■ **SUPPLIED DATA**:
━━━━━━━━━━
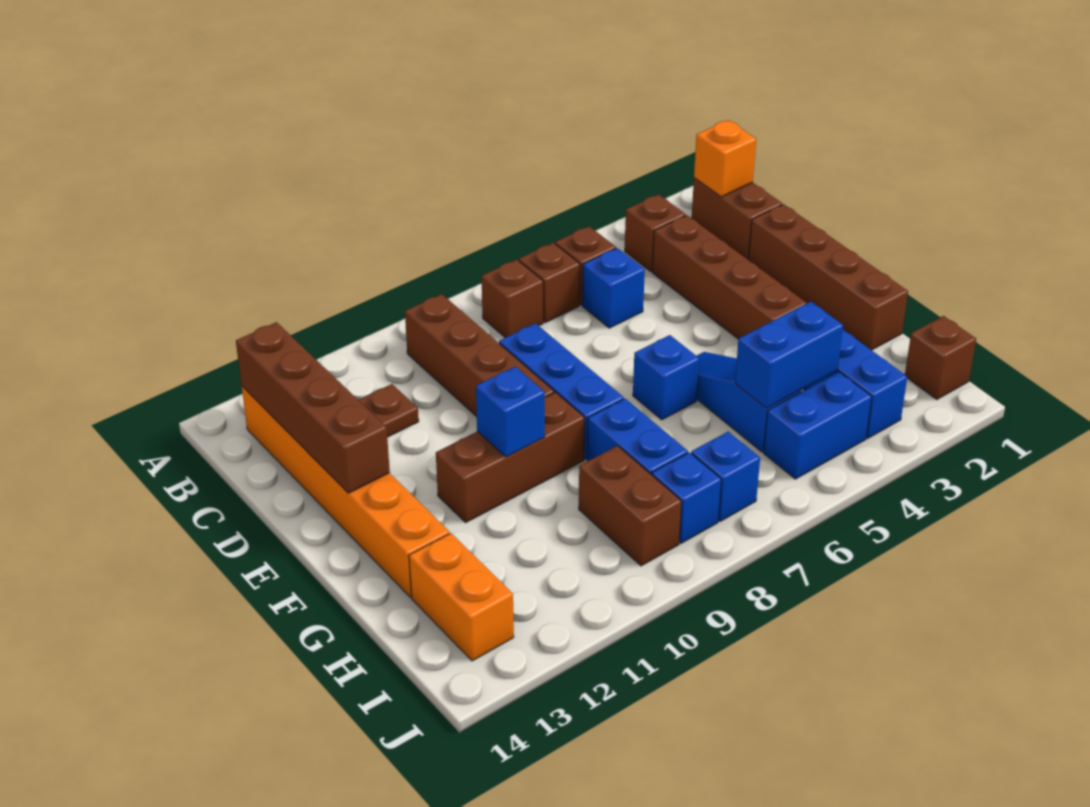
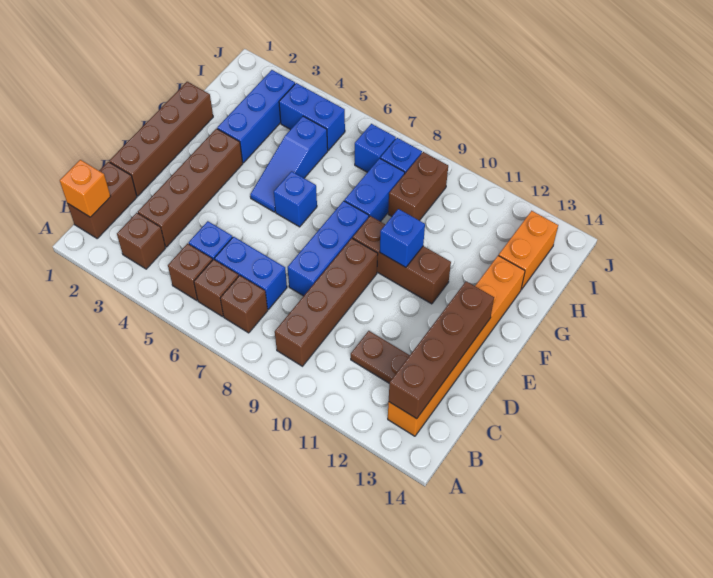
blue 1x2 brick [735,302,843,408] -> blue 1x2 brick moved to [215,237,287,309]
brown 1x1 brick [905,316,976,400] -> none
━━━━━━━━━━
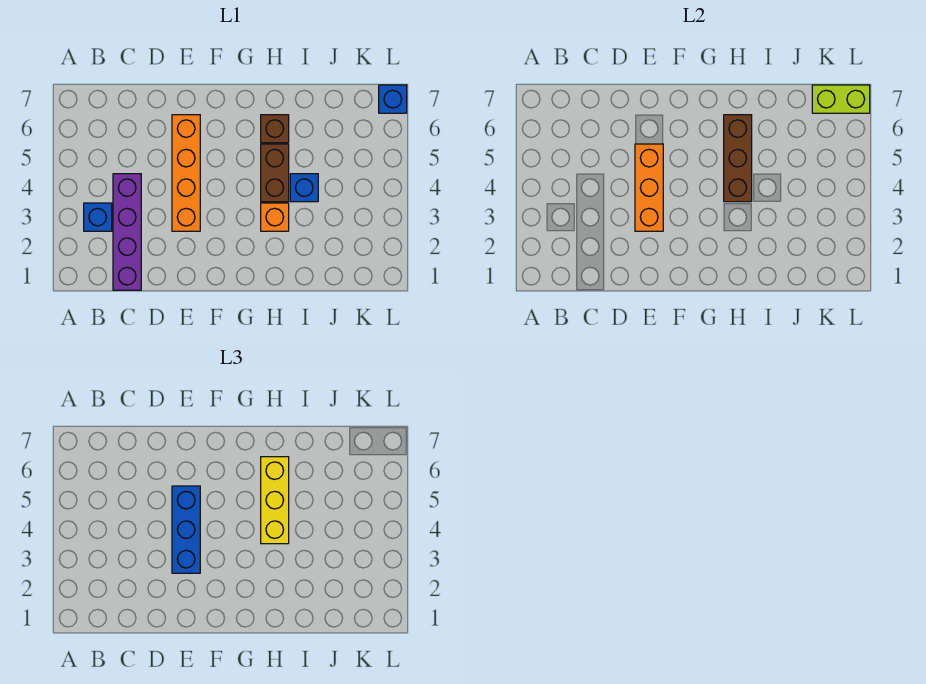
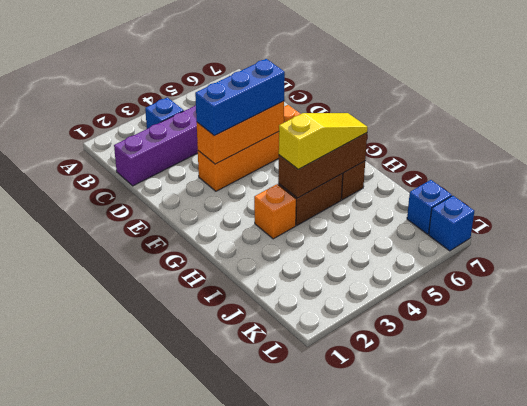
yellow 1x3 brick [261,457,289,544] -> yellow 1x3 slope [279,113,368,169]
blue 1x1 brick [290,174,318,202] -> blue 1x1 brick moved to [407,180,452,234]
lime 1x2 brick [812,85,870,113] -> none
━━━━━━━━━━
■ **ABOUT THIS EXERCISE**: Could you restate word for word the lines above from the one containing "blue 1x2 brick [735,302,843,408]" through the one containing "brown 1x1 brick [905,316,976,400] -> none", both included, and nothing else?

■ **RESPONSE FOR THIS EXERCISE**:
blue 1x2 brick [735,302,843,408] -> blue 1x2 brick moved to [215,237,287,309]
brown 1x1 brick [905,316,976,400] -> none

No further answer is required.